Problem to solve —
Each entry should be set down again verbatim, with the images omitted.

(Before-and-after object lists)

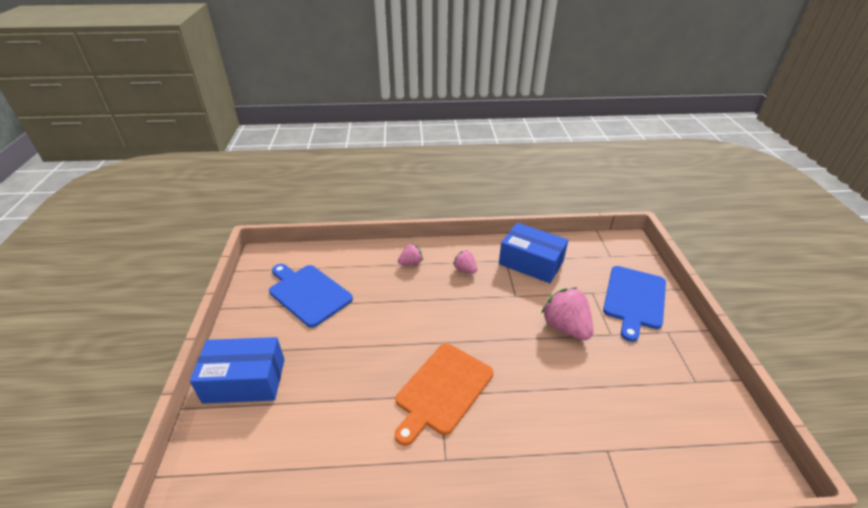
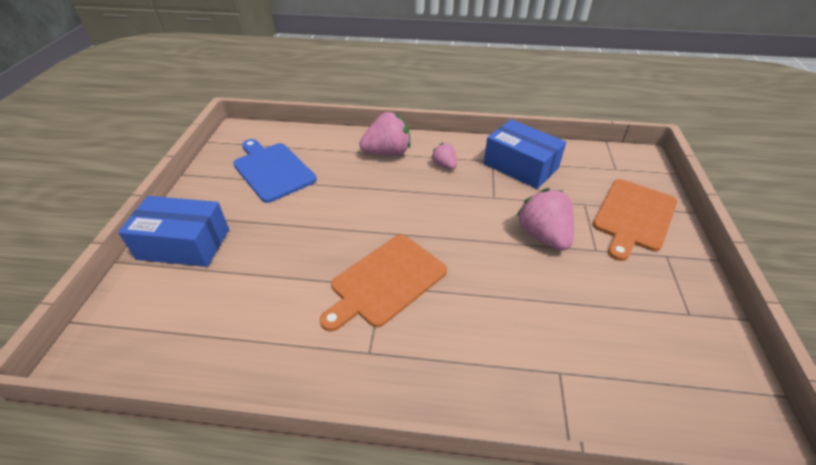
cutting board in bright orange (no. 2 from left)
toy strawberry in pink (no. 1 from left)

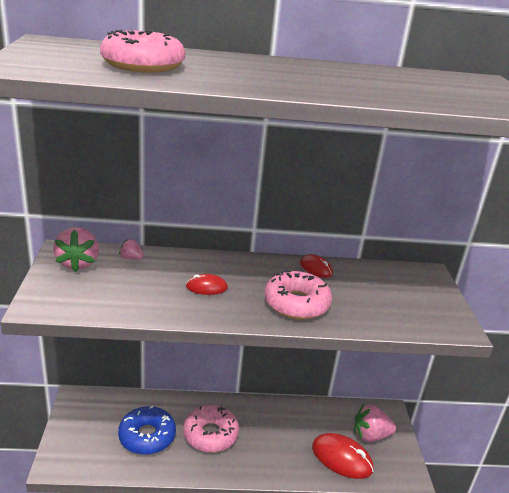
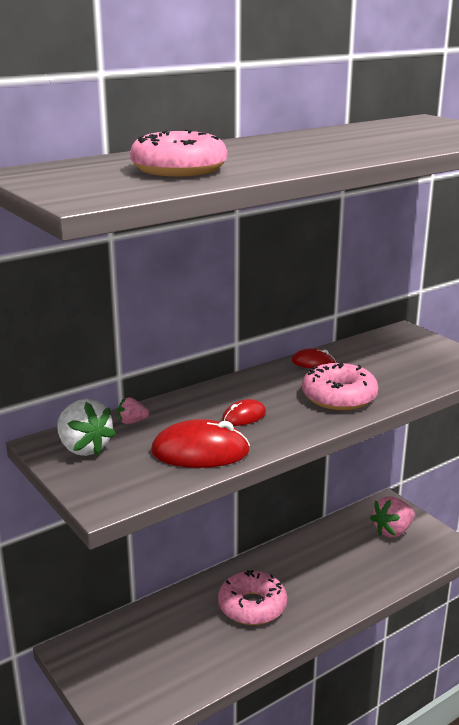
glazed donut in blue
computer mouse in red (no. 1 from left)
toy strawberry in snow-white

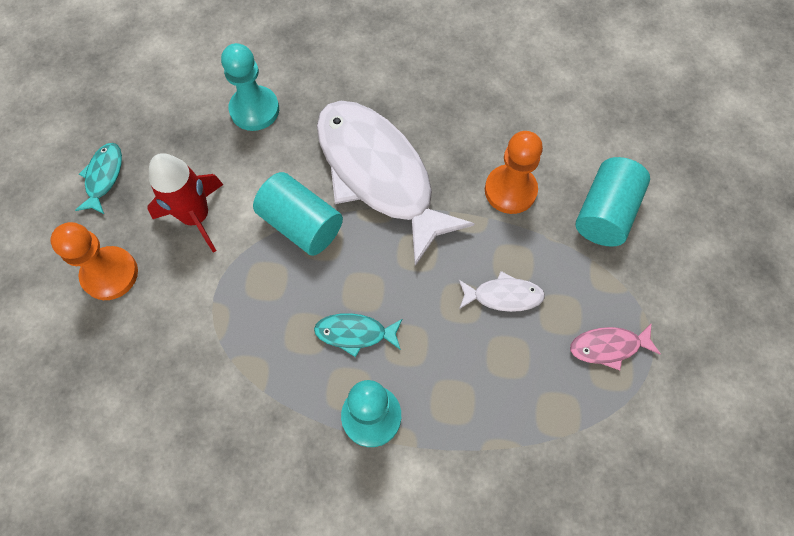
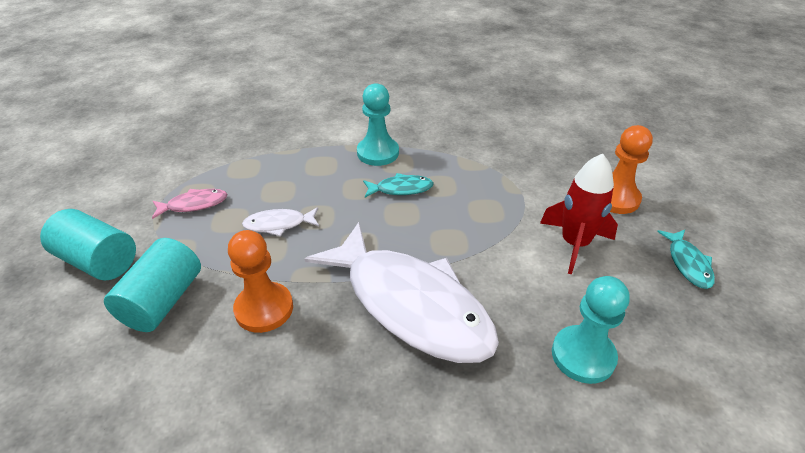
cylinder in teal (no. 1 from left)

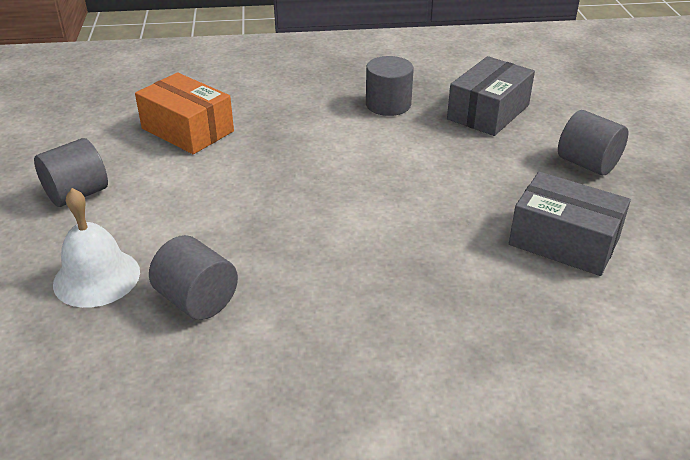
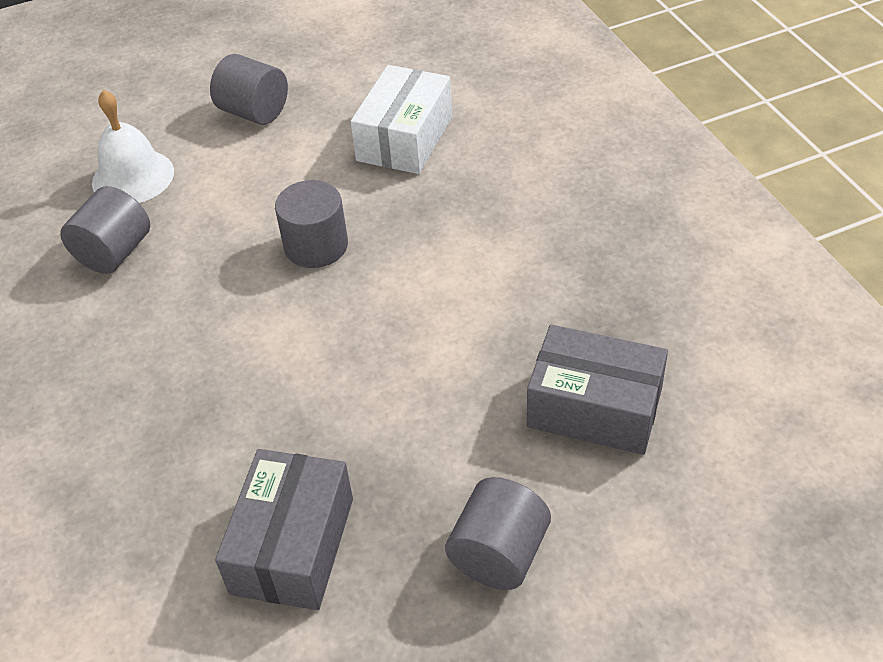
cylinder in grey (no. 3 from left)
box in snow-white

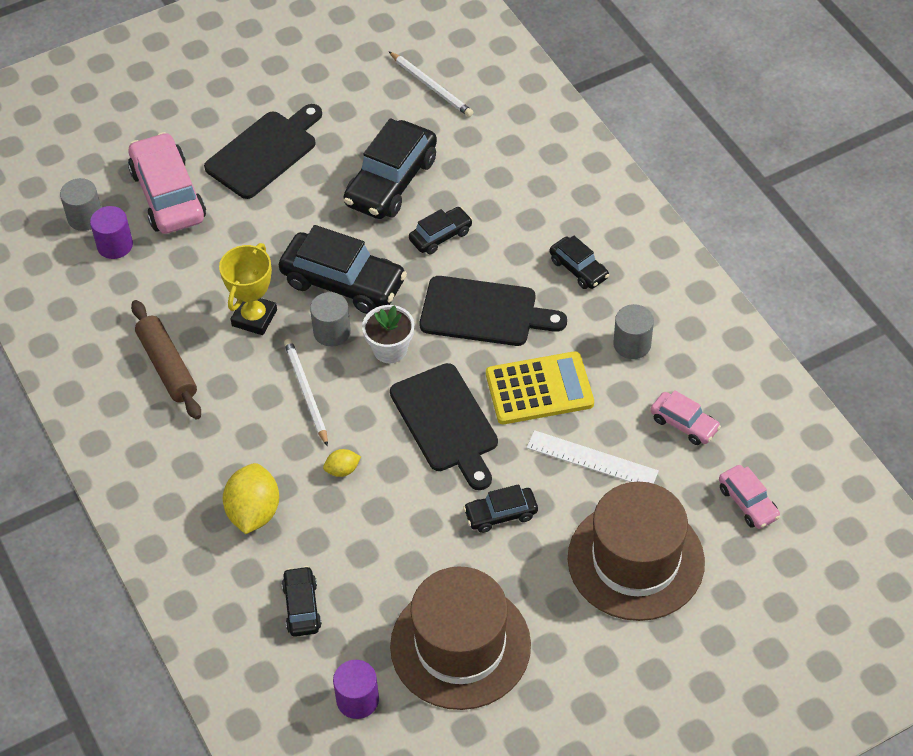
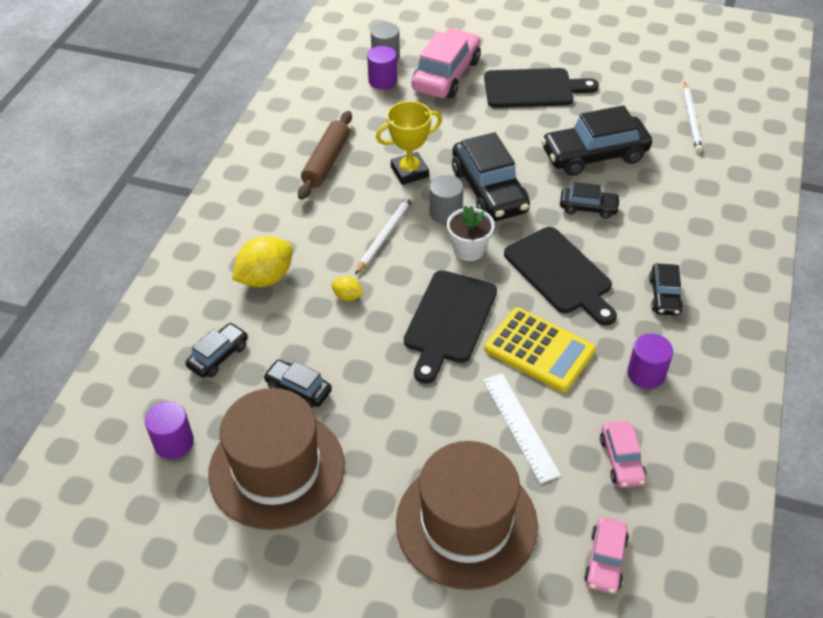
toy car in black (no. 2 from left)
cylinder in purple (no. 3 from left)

Response area —
cutting board in bright orange (no. 2 from left)
toy strawberry in pink (no. 1 from left)

glazed donut in blue
computer mouse in red (no. 1 from left)
toy strawberry in snow-white

cylinder in teal (no. 1 from left)

cylinder in grey (no. 3 from left)
box in snow-white

toy car in black (no. 2 from left)
cylinder in purple (no. 3 from left)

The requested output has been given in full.